== Task to carry out ==
Please find every line in the entries below that contains the string "cyan", and copy it.

Before-and-after object listings
★ ★ ★ ★ ★ ★ ★

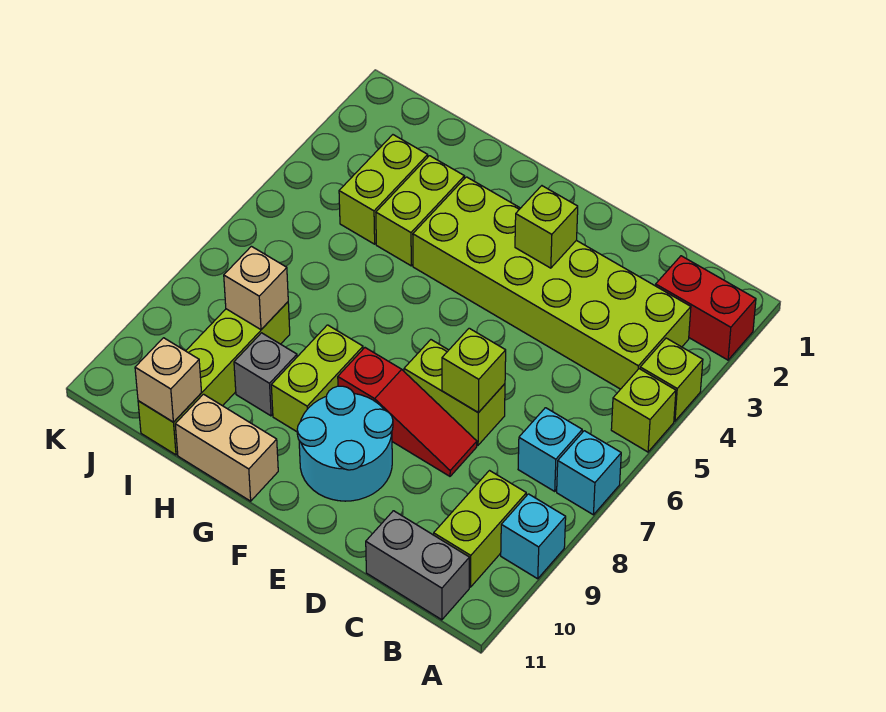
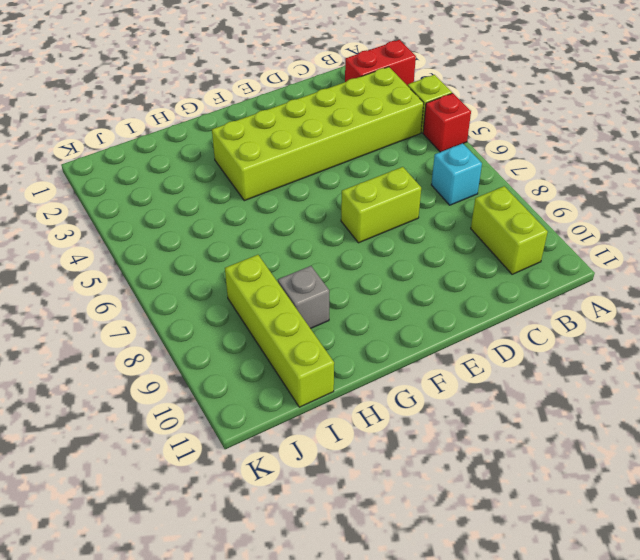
red brick A5 level 1 -> lime brick A5 level 1
none -> cyan brick A7 level 1
none -> cyan brick A9 level 1
none -> grey brick B11:C11 level 1

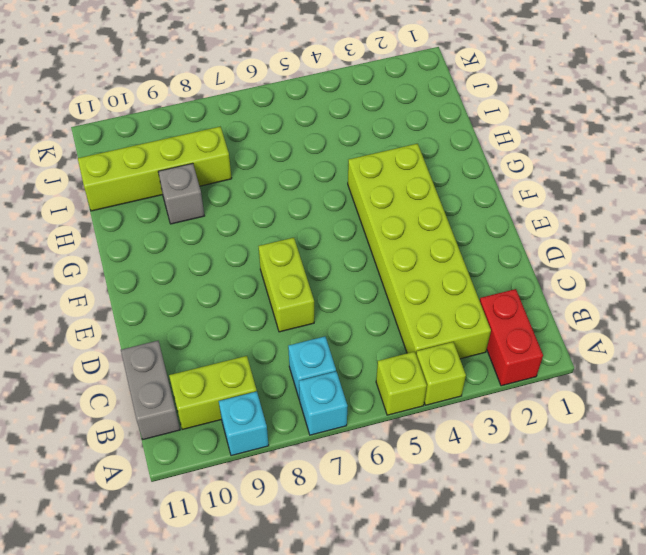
none -> red slope D8:F8 level 1 top F
none -> cyan round brick E9:F10 level 1
none -> lime brick G8:G9 level 1

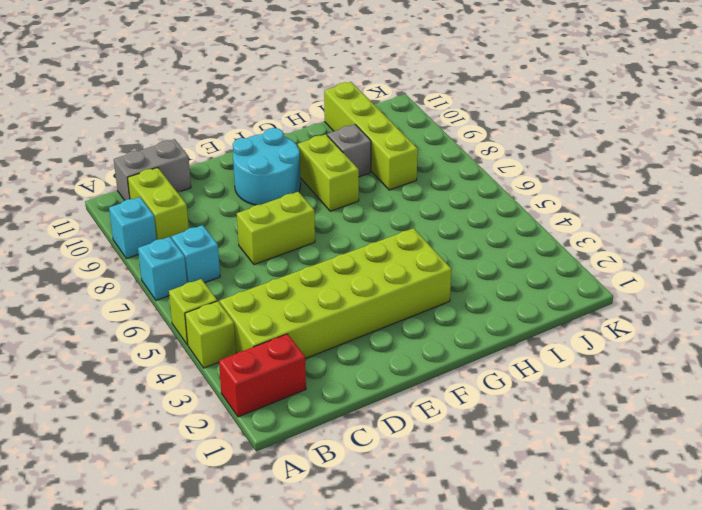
none -> red slope D8:F8 level 1 top F
none -> tan brick G11:H11 level 1
none -> lime brick H3:H4 level 1

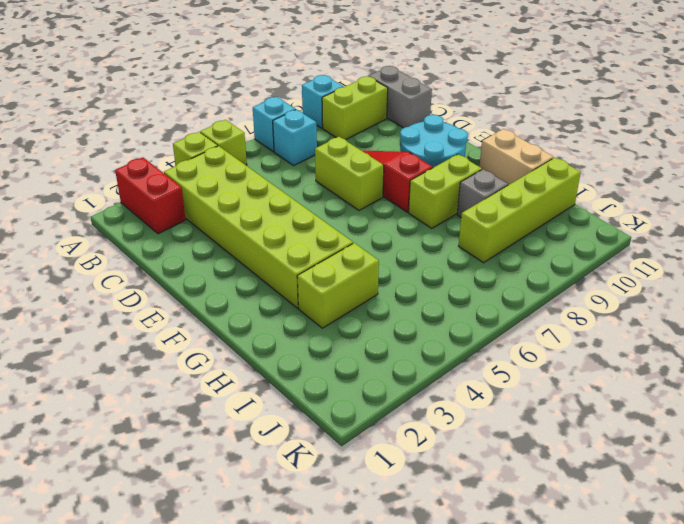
none -> lime brick I3:I4 level 1
none -> lime brick D7 level 2
none -> lime brick E3 level 2

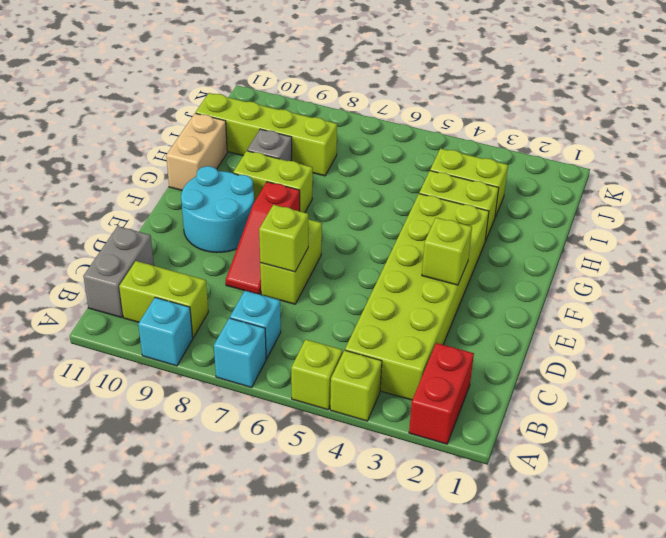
none -> tan brick I8 level 2
none -> tan brick I11 level 2

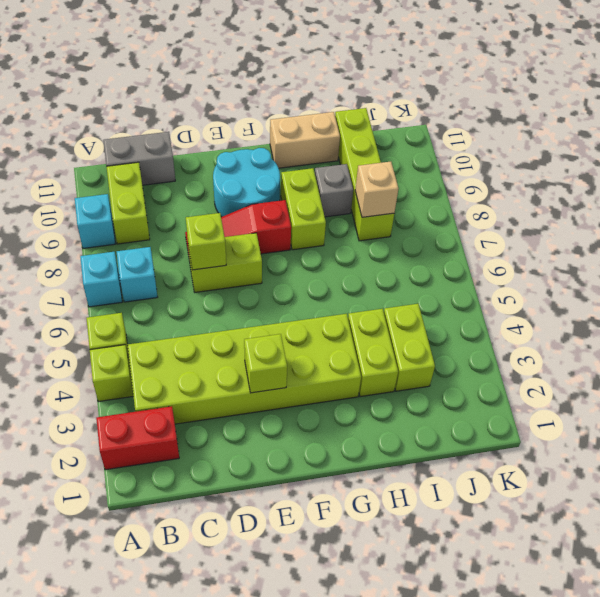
none -> tan brick I11 level 2

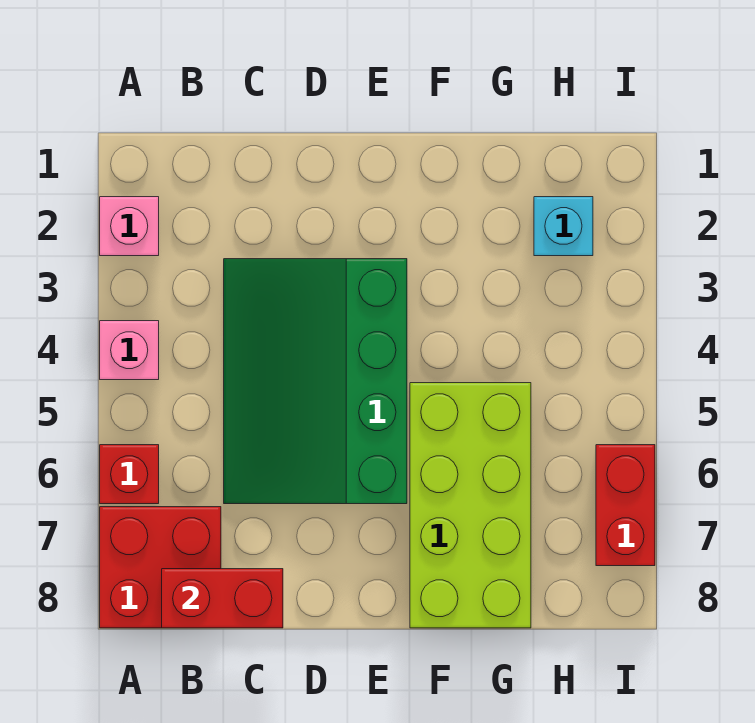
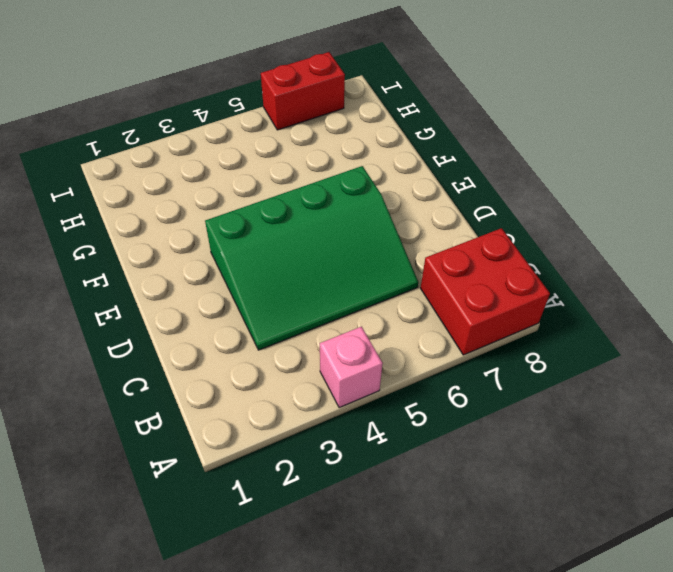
none -> pink brick A2 level 1
none -> red brick A6 level 1

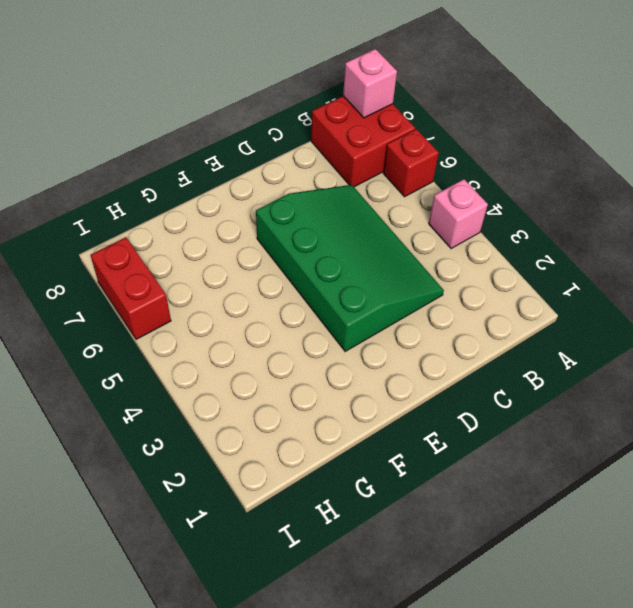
pink brick A8 level 2 -> pink brick A2 level 1
none -> lime brick F5:G8 level 1
none -> cyan brick H2 level 1

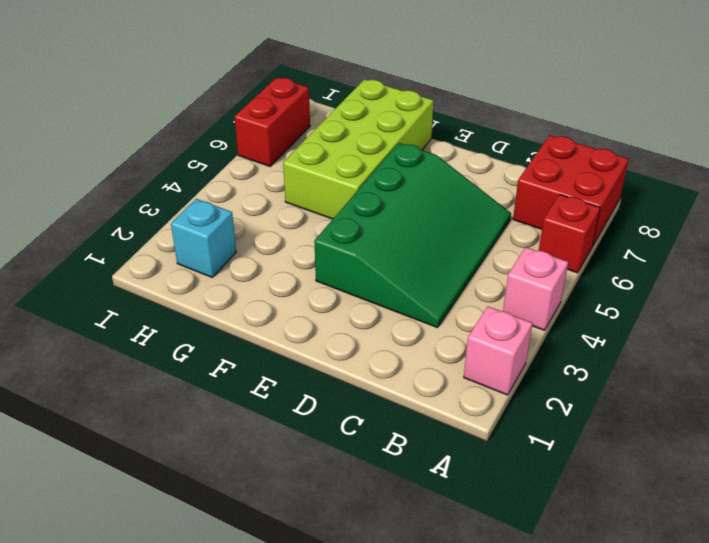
none -> red brick B8:C8 level 2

★ ★ ★ ★ ★ ★ ★

== Response below ==
none -> cyan brick A7 level 1
none -> cyan brick A9 level 1
none -> cyan round brick E9:F10 level 1
none -> cyan brick H2 level 1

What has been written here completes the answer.